Collection entries:
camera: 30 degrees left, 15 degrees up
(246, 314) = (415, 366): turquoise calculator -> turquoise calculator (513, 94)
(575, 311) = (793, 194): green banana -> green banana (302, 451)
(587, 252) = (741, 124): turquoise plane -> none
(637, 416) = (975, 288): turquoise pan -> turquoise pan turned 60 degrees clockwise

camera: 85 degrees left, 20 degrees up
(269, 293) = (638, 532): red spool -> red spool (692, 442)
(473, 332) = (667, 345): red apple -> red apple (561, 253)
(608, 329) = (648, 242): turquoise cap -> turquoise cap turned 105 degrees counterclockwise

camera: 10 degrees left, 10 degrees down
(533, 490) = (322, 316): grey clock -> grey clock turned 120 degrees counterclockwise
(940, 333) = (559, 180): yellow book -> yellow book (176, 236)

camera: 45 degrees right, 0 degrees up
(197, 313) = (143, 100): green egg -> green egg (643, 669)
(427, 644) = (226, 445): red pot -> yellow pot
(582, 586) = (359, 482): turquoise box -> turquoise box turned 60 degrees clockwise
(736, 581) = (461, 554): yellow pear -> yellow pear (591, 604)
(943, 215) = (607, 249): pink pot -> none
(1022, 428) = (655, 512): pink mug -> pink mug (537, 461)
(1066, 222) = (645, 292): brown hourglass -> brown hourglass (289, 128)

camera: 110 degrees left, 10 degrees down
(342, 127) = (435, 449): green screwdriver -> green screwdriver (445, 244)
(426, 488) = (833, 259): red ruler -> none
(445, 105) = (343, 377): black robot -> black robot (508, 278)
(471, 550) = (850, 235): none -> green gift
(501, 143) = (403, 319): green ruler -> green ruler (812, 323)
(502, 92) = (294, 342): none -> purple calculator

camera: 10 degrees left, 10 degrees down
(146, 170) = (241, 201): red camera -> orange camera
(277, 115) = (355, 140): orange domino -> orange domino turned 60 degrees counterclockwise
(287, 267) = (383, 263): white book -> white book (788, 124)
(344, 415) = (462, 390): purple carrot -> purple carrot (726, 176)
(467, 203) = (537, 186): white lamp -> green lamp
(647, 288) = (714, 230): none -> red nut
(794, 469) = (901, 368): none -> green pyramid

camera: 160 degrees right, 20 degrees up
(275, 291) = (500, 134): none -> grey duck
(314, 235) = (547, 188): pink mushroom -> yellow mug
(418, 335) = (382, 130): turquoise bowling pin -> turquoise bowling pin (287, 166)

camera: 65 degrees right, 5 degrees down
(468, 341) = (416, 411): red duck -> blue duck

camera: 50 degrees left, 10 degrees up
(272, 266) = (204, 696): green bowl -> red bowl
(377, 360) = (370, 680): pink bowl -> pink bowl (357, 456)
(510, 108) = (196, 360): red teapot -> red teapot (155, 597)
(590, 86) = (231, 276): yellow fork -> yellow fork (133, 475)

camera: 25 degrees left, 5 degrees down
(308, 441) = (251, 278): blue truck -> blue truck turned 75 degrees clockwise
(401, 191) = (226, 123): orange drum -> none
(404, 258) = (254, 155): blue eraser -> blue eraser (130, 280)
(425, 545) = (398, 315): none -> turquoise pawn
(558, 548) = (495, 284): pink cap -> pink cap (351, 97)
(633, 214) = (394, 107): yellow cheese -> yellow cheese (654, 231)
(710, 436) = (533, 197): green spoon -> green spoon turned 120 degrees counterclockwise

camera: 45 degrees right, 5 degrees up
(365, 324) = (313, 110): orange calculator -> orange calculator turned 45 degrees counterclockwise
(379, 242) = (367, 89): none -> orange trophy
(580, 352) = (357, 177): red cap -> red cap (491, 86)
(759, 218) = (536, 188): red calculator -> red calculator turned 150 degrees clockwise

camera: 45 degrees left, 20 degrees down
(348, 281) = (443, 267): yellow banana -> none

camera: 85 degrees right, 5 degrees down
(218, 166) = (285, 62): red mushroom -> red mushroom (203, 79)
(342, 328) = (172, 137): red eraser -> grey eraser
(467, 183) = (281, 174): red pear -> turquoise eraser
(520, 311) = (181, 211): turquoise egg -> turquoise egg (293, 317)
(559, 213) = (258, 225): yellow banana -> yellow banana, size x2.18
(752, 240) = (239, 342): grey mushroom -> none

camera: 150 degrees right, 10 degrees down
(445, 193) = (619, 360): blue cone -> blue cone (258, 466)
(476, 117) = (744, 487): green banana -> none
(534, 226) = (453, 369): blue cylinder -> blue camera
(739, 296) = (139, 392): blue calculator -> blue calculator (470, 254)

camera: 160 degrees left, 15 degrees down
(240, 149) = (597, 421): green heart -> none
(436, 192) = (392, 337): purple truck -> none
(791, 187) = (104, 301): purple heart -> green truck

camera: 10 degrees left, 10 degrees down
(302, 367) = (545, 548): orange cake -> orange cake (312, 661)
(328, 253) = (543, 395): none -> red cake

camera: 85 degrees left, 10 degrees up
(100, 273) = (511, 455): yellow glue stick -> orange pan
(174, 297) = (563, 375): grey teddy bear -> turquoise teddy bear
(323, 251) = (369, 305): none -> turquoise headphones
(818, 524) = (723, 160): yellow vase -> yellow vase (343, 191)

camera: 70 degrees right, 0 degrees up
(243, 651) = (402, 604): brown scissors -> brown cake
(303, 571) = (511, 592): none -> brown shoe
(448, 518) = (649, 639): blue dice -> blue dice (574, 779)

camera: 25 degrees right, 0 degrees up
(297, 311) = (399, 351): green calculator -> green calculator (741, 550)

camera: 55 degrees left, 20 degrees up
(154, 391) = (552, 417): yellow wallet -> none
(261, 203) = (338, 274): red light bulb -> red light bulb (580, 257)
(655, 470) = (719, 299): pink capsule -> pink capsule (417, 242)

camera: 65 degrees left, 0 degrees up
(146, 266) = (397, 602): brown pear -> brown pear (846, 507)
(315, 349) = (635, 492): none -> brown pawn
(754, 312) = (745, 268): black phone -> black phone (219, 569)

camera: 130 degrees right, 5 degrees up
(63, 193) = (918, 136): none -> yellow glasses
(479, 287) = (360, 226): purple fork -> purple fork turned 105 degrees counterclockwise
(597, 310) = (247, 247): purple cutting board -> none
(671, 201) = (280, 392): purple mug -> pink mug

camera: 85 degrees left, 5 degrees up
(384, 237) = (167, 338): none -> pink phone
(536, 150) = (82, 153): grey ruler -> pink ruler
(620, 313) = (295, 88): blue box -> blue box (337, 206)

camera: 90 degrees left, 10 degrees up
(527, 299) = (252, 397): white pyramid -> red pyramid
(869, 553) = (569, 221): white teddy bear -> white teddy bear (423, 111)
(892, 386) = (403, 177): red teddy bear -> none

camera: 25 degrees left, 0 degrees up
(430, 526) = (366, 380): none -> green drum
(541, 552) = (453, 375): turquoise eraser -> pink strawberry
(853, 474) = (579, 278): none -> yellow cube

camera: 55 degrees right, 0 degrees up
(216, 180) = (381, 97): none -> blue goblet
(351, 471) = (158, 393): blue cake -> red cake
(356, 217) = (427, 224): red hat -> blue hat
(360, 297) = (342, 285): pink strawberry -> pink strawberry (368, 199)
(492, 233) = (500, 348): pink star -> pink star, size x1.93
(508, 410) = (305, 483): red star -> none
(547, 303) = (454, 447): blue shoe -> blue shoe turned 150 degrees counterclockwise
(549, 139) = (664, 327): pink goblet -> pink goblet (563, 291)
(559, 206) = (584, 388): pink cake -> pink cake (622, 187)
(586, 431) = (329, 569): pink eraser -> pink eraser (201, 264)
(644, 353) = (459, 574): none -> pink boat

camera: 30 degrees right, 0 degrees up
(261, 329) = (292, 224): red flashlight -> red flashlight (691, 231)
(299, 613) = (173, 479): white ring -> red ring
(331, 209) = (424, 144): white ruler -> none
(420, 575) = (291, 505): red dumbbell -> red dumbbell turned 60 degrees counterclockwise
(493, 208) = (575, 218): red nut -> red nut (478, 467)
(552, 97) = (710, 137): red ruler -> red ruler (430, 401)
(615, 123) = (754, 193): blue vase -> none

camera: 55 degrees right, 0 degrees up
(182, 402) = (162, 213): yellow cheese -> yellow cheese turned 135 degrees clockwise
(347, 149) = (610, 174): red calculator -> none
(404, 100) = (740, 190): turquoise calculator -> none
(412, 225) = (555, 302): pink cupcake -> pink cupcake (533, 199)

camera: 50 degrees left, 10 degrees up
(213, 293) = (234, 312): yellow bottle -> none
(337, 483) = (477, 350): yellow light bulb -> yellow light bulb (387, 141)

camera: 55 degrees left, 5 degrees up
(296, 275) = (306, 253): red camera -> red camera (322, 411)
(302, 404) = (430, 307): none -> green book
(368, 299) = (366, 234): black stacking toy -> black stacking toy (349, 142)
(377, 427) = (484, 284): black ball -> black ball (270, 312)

- _Required work_:
Of the lines above, show those in which "white" appears.

- _Answer section_:
(287, 267) = (383, 263): white book -> white book (788, 124)
(467, 203) = (537, 186): white lamp -> green lamp
(527, 299) = (252, 397): white pyramid -> red pyramid
(869, 553) = (569, 221): white teddy bear -> white teddy bear (423, 111)
(299, 613) = (173, 479): white ring -> red ring
(331, 209) = (424, 144): white ruler -> none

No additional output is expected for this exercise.